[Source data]
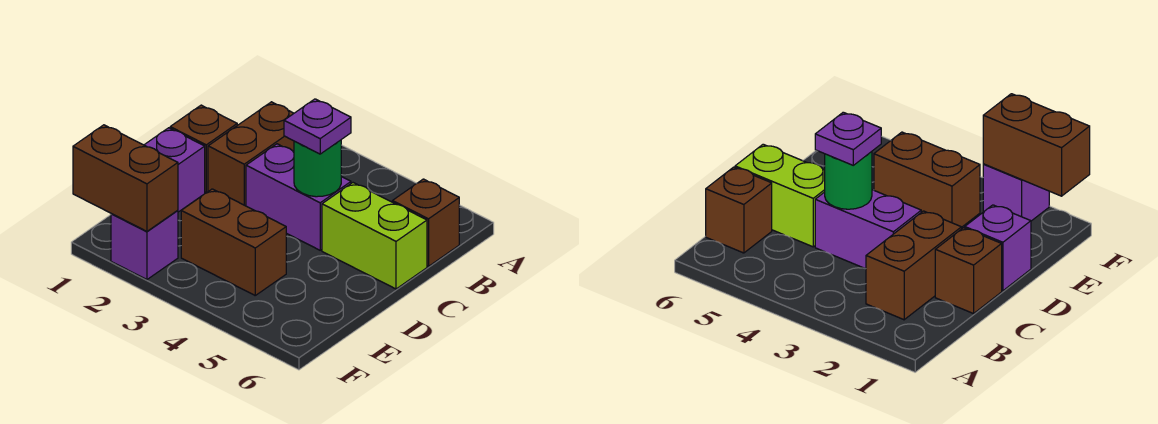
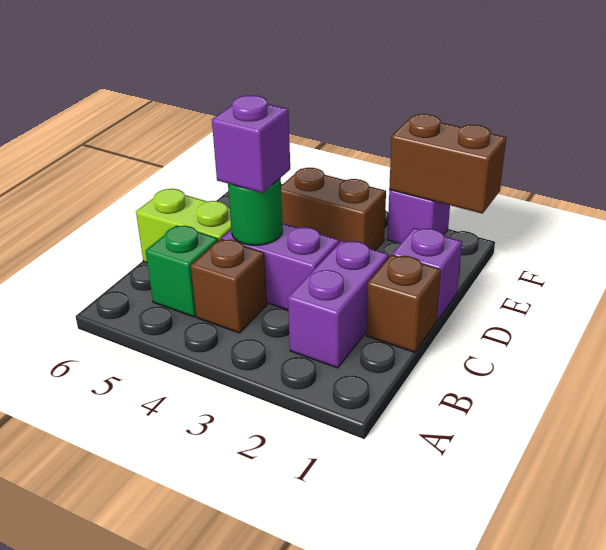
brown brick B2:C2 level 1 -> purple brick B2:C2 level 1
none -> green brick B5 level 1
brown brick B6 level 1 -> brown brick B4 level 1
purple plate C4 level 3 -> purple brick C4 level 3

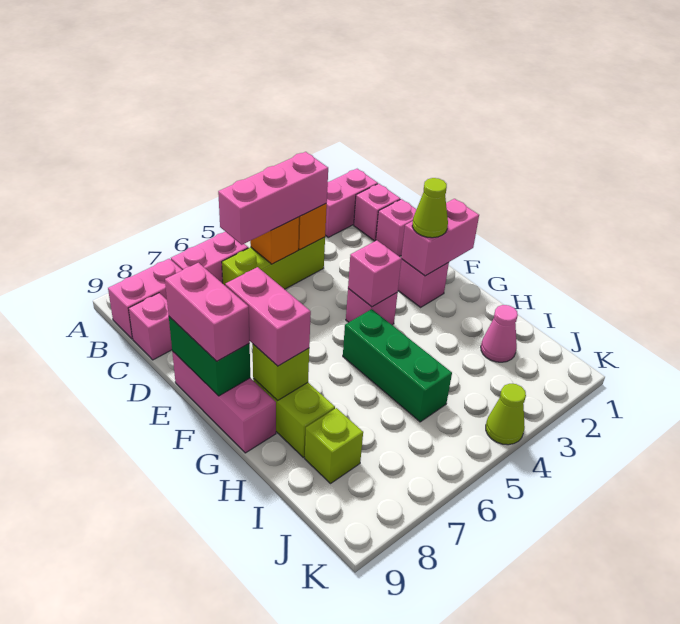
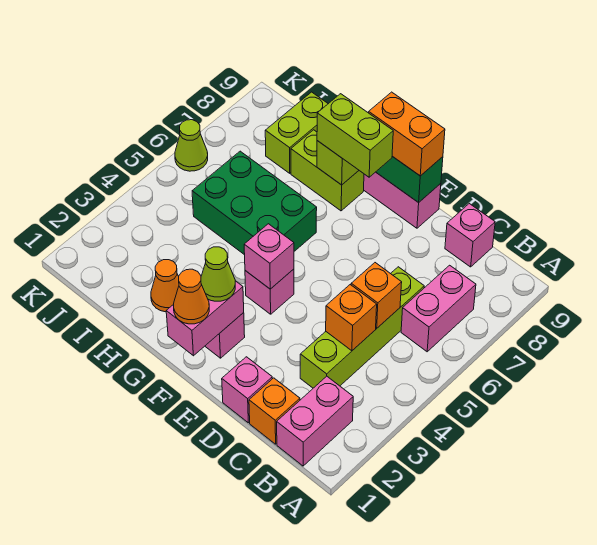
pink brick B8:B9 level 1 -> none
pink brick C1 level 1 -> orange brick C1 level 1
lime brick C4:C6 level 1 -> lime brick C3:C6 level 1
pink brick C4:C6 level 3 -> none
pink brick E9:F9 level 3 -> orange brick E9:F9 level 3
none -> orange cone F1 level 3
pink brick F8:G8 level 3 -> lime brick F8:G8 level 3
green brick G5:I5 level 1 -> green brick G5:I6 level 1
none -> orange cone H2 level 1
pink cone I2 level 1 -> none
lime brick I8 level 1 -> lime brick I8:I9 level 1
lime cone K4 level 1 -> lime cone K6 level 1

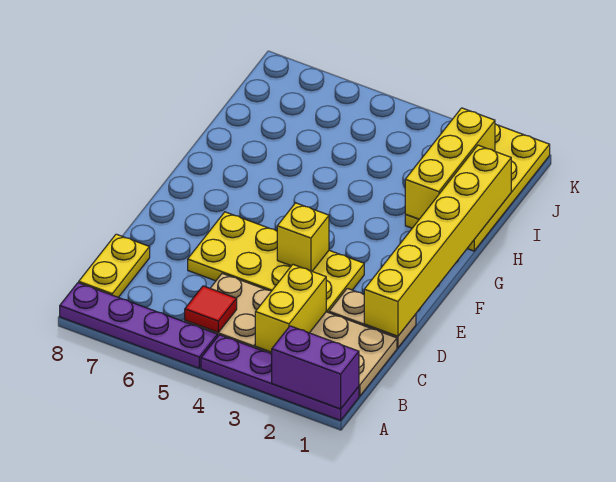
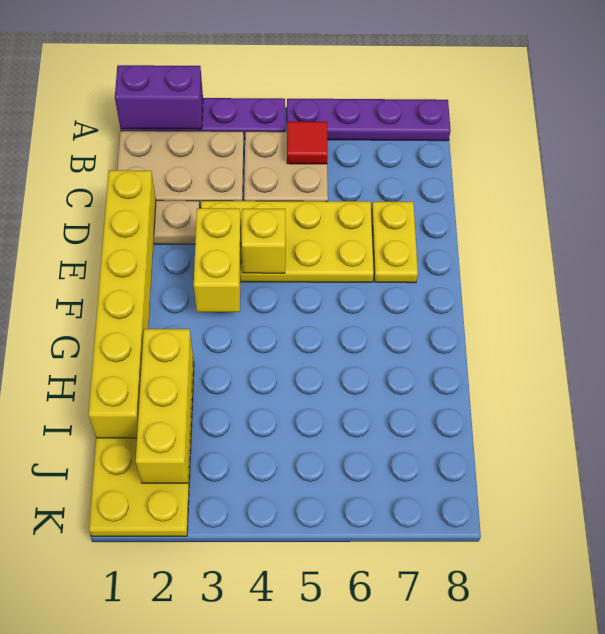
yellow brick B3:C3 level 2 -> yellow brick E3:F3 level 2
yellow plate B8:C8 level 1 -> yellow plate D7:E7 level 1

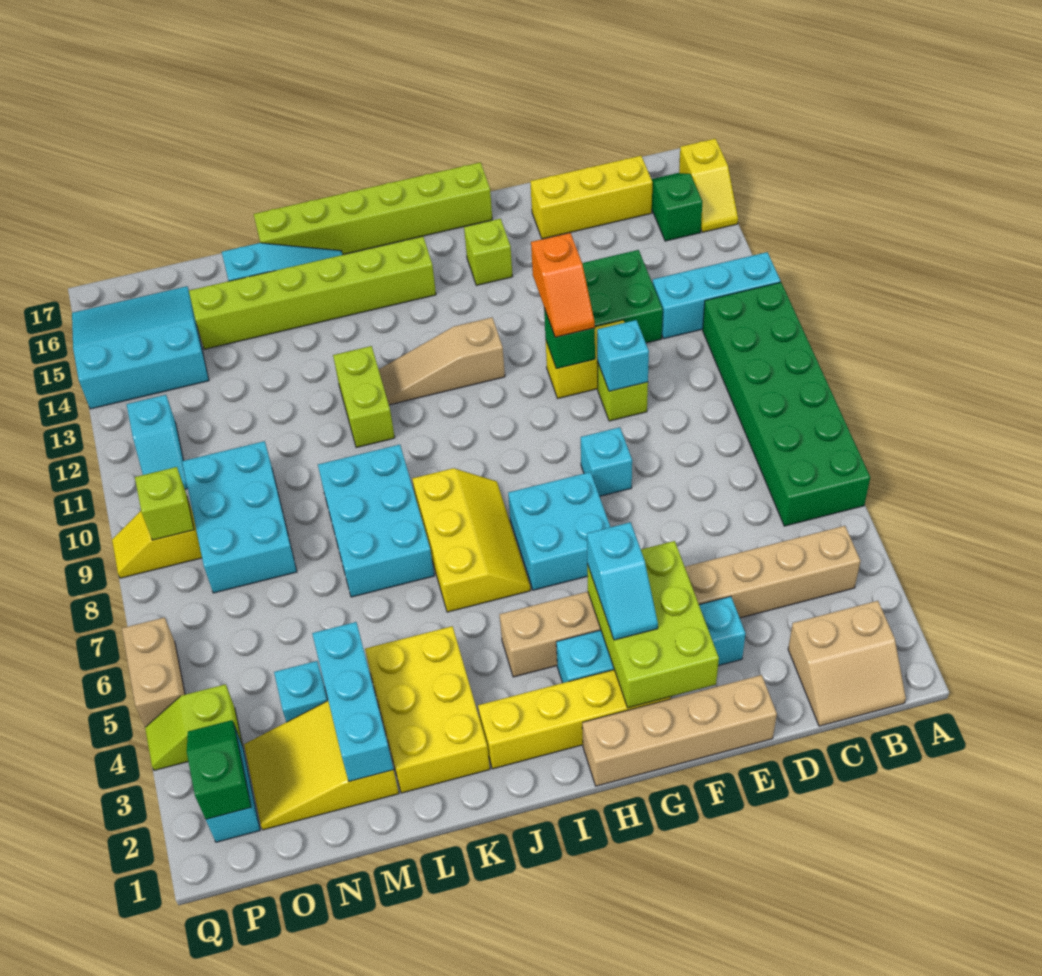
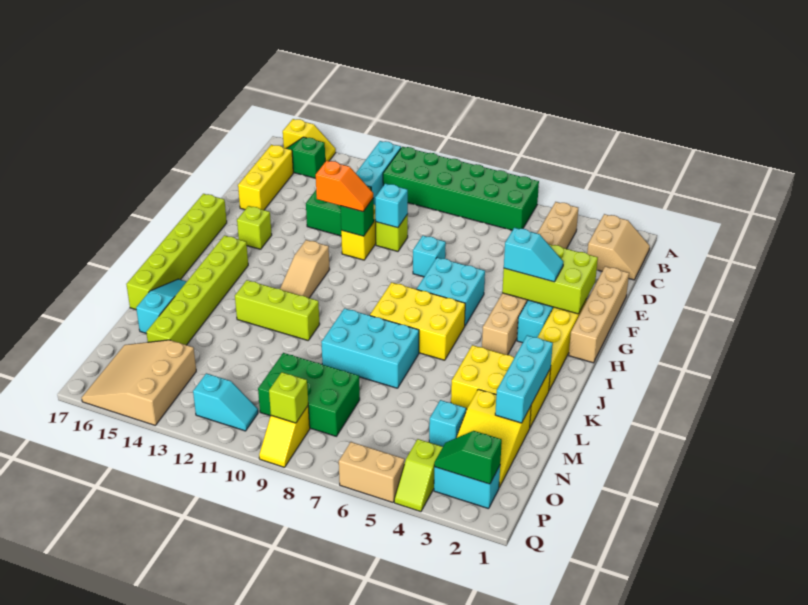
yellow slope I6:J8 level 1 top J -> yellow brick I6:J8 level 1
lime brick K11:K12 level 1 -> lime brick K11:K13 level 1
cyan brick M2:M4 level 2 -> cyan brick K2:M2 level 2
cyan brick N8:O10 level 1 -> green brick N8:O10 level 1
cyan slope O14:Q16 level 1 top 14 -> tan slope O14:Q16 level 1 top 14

- **WORK ITEM**:
Exactly and only the lines from the top of the records down to the line containing "pink brick B8:B9 level 1 -> none" should be transcribed, please, without the pictures.

- **RESULT OF THE TASK**:
brown brick B2:C2 level 1 -> purple brick B2:C2 level 1
none -> green brick B5 level 1
brown brick B6 level 1 -> brown brick B4 level 1
purple plate C4 level 3 -> purple brick C4 level 3

pink brick B8:B9 level 1 -> none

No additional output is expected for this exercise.